**WHAT NEEDS TO BE DONE:** Copy the records exactly. Every line must match.
+++ PROVIDED INFORMATION +++
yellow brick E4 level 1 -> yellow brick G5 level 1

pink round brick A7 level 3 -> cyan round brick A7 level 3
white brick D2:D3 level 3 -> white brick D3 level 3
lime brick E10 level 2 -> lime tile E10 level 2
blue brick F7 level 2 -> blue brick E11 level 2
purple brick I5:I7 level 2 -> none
+++
**ANSWER:**
yellow brick E4 level 1 -> yellow brick G5 level 1

pink round brick A7 level 3 -> cyan round brick A7 level 3
white brick D2:D3 level 3 -> white brick D3 level 3
lime brick E10 level 2 -> lime tile E10 level 2
blue brick F7 level 2 -> blue brick E11 level 2
purple brick I5:I7 level 2 -> none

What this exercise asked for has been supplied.